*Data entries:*
* * * * * * * * *

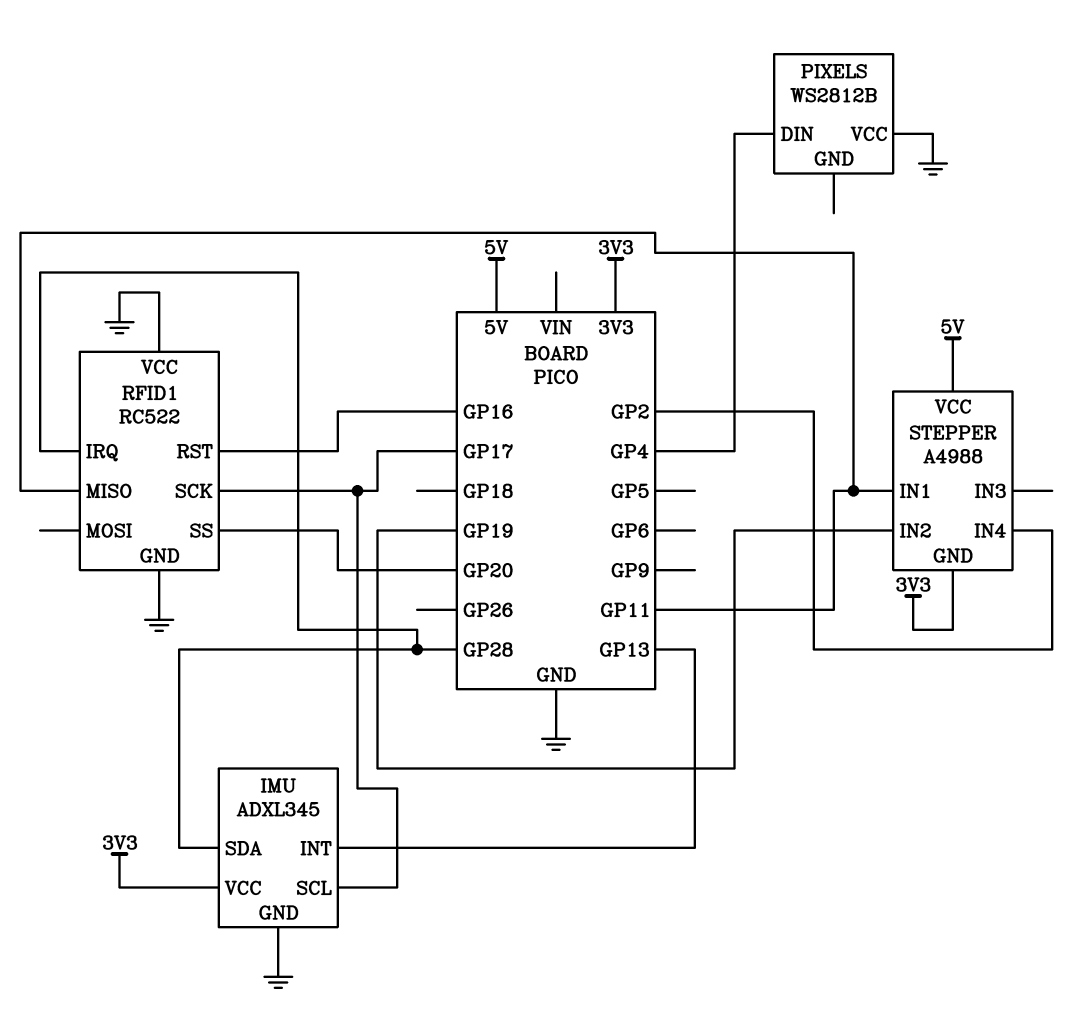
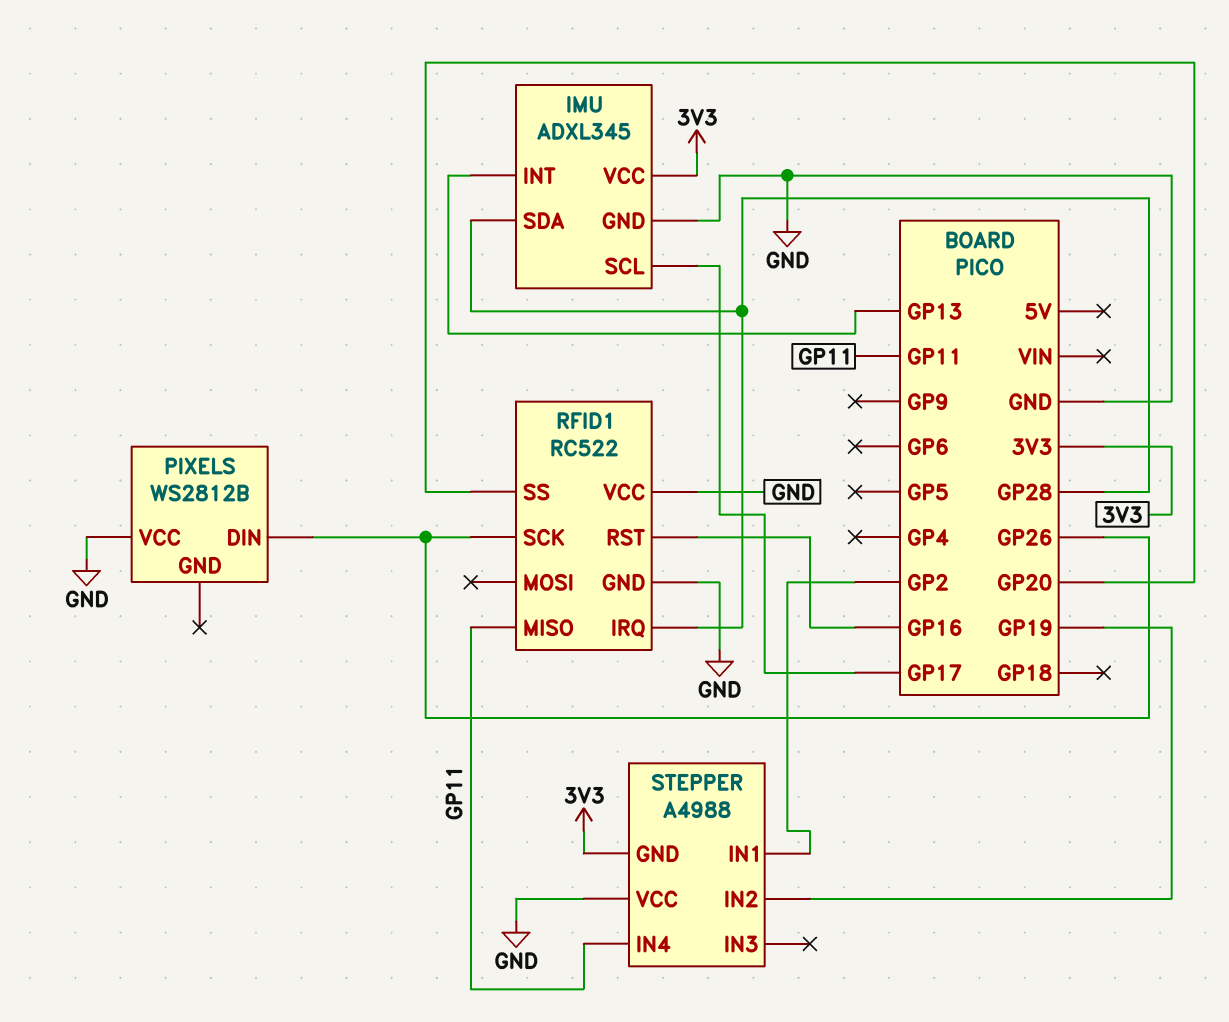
PIXELS pin DIN: GP4 -> GP26
RFID1 pin SCK: GP17 -> GP26
STEPPER pin IN1: GP11 -> GP2
STEPPER pin IN4: GP2 -> GP11
STEPPER pin VCC: 5V -> GND

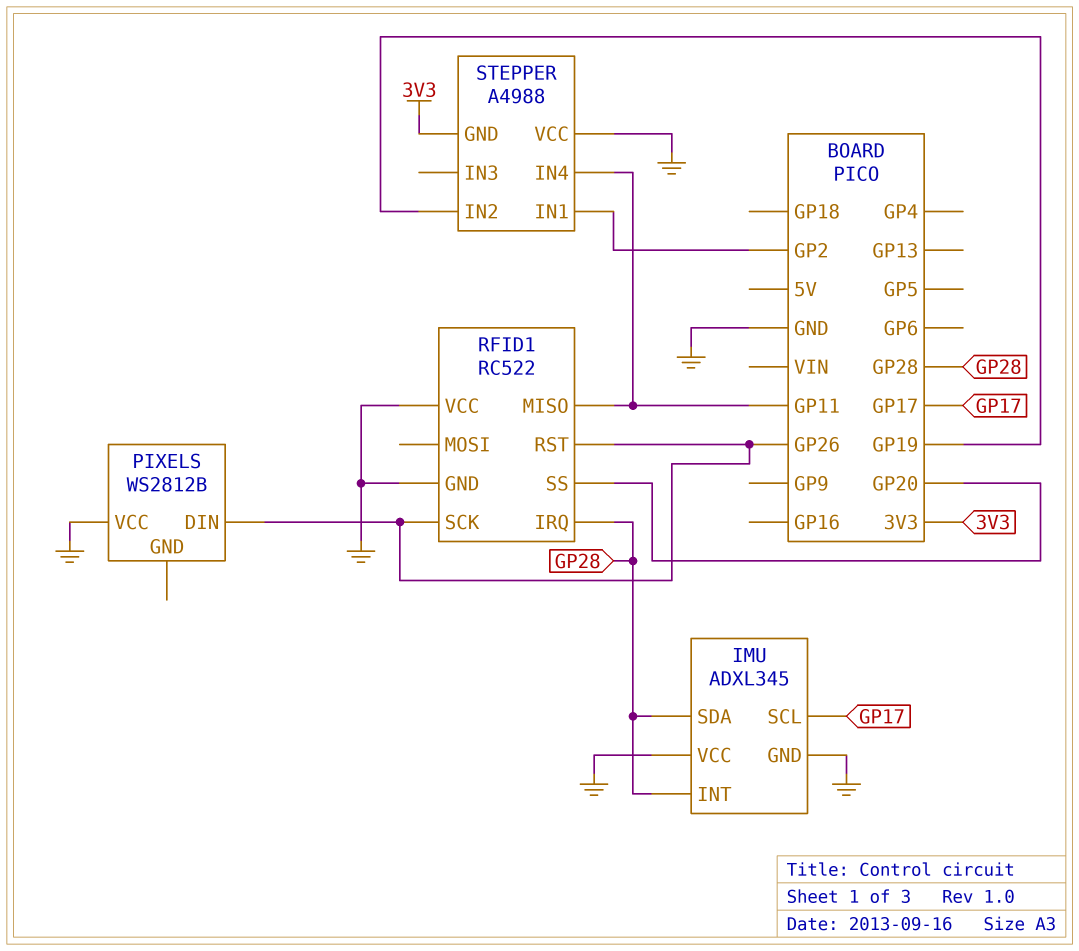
IMU pin INT: GP13 -> GP28
IMU pin VCC: 3V3 -> GND
RFID1 pin RST: GP16 -> GP26

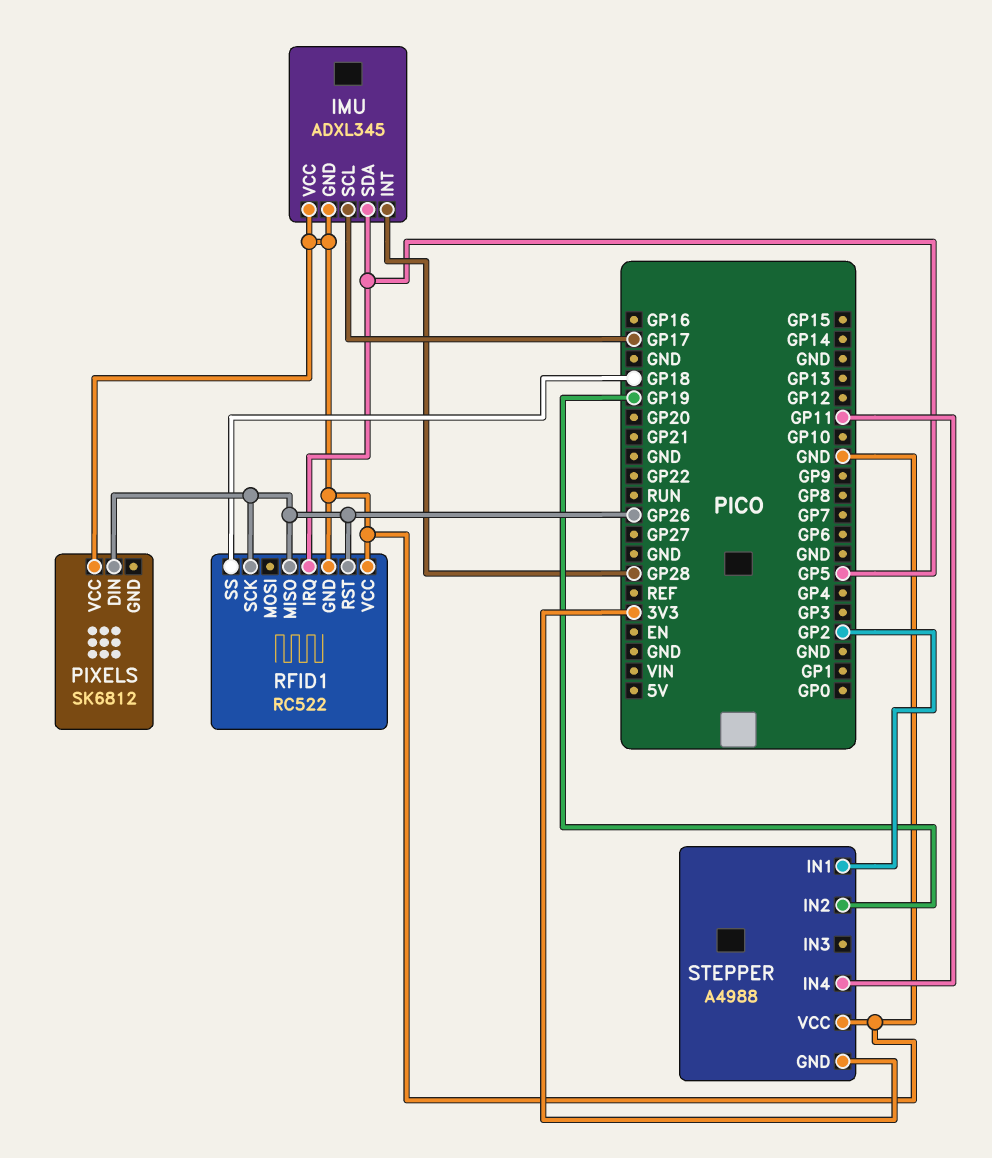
IMU pin SDA: GP28 -> GP5
PIXELS: WS2812B -> SK6812
RFID1 pin IRQ: GP28 -> GP5
RFID1 pin MISO: GP11 -> GP26
RFID1 pin SS: GP20 -> GP18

* * * * * * * * *

*PROBLEM TO WORK ON:* Could you copy exactly, and with no pictures, the lines above from the one containing "RFID1 pin SCK: GP17 -> GP26" through the last line, both included?

*RESULT:*
RFID1 pin SCK: GP17 -> GP26
STEPPER pin IN1: GP11 -> GP2
STEPPER pin IN4: GP2 -> GP11
STEPPER pin VCC: 5V -> GND

IMU pin INT: GP13 -> GP28
IMU pin VCC: 3V3 -> GND
RFID1 pin RST: GP16 -> GP26

IMU pin SDA: GP28 -> GP5
PIXELS: WS2812B -> SK6812
RFID1 pin IRQ: GP28 -> GP5
RFID1 pin MISO: GP11 -> GP26
RFID1 pin SS: GP20 -> GP18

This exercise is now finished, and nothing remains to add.